> _EXERCISE_
Retype the tail of the data exactly, starting at the line containing "Annual sprint.docx: [171,222,363,332]" and stopping at the last line.

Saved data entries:
——

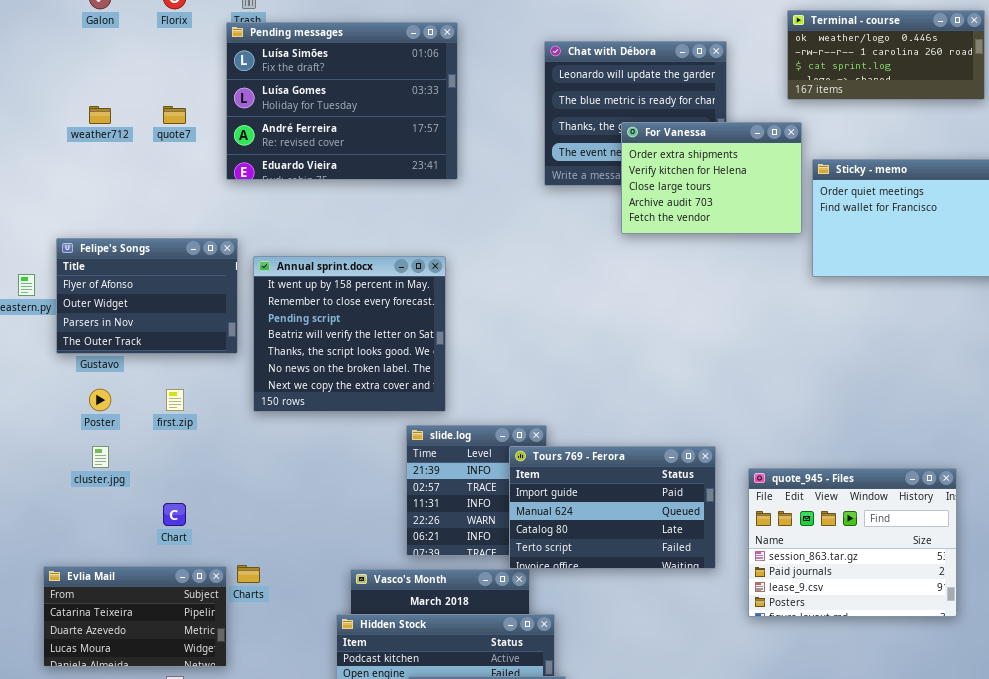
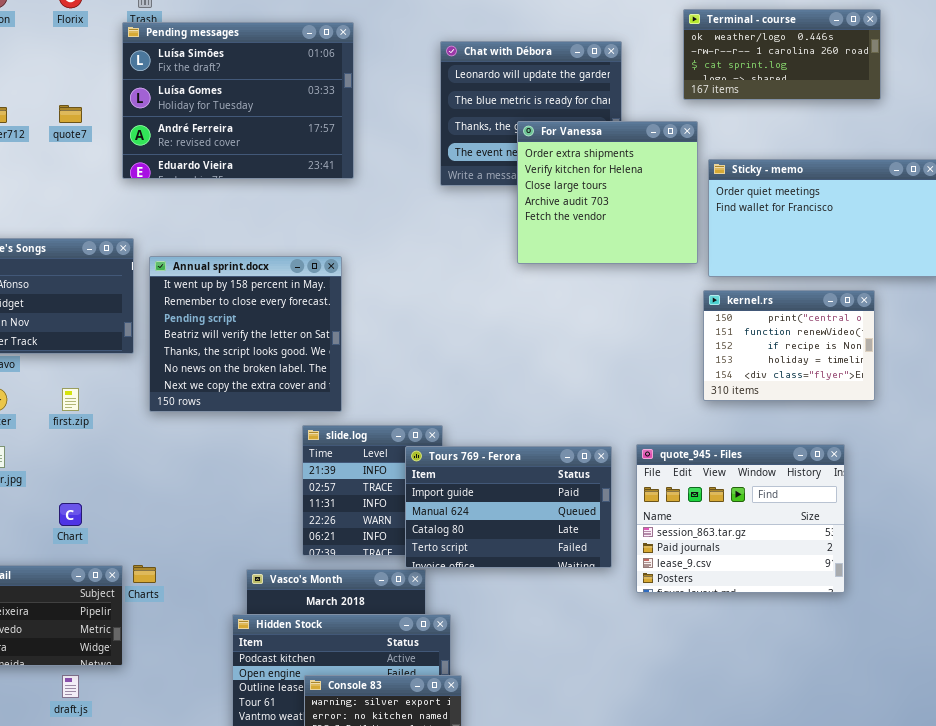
For Vanessa: [621,122,802,234] -> [517,121,698,264], resized
kernel.rs: none -> [703,290,875,401], opened
quote_945 - Files: [748,468,957,617] -> [636,444,845,593], moved

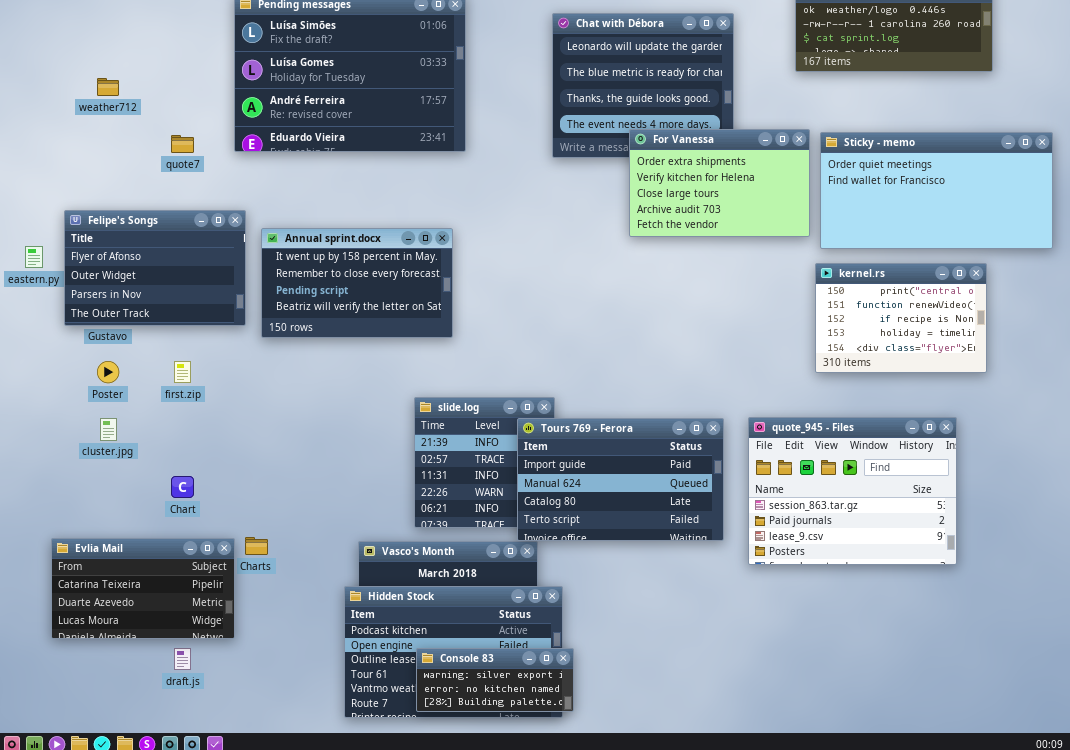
quote7: [59,105,82,123] -> [171,135,194,153], moved
For Vanessa: [517,121,698,264] -> [629,129,810,237], resized
Annual sprint.docx: [149,256,342,412] -> [261,228,453,338], resized

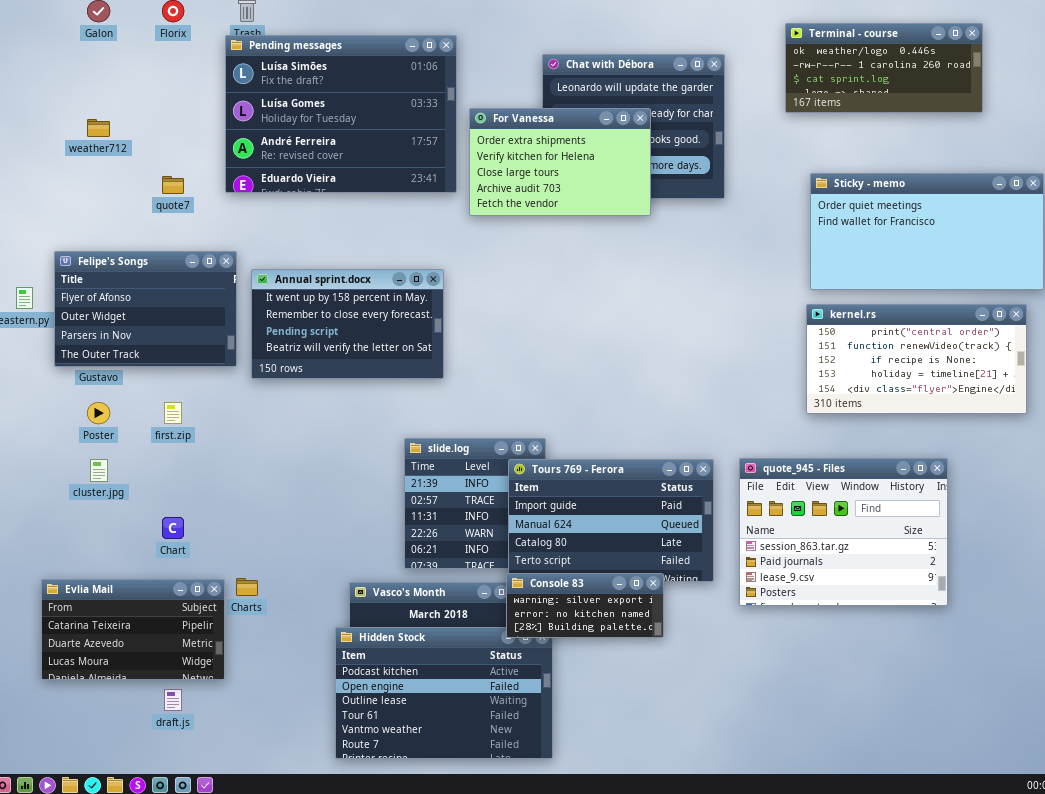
For Vanessa: [629,129,810,237] -> [469,108,651,216], moved
kernel.rs: [815,263,987,373] -> [806,304,1027,414], resized
Console 83: [416,648,574,712] -> [506,573,664,638], moved

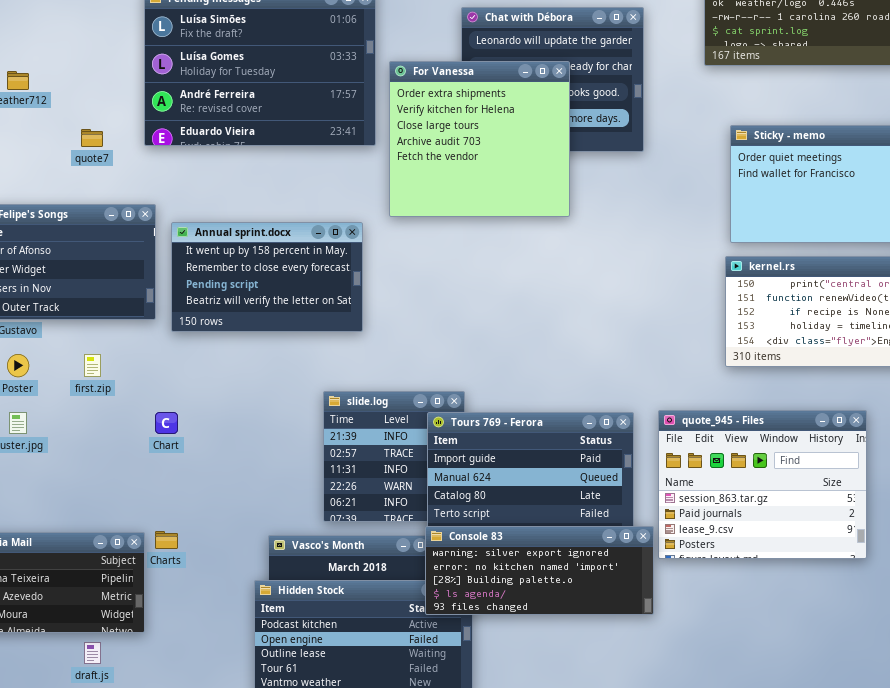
For Vanessa: [469,108,651,216] -> [389,61,570,217], resized
Chart: [162,517,184,539] -> [155,412,178,434], moved
Console 83: [506,573,664,638] -> [425,526,654,615], resized

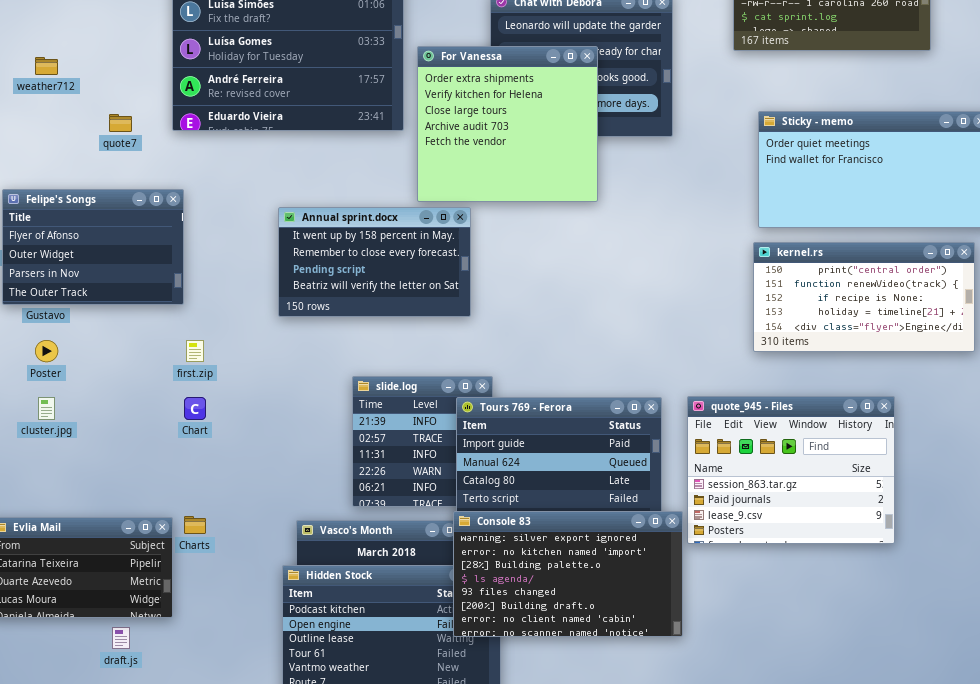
Annual sprint.docx: [171,222,363,332] -> [278,207,471,317], moved
first.zip: [84,354,101,377] -> [186,340,204,362], moved
Console 83: [425,526,654,615] -> [453,511,683,637], resized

——

> _RESULT FOR THIS TASK_
Annual sprint.docx: [171,222,363,332] -> [278,207,471,317], moved
first.zip: [84,354,101,377] -> [186,340,204,362], moved
Console 83: [425,526,654,615] -> [453,511,683,637], resized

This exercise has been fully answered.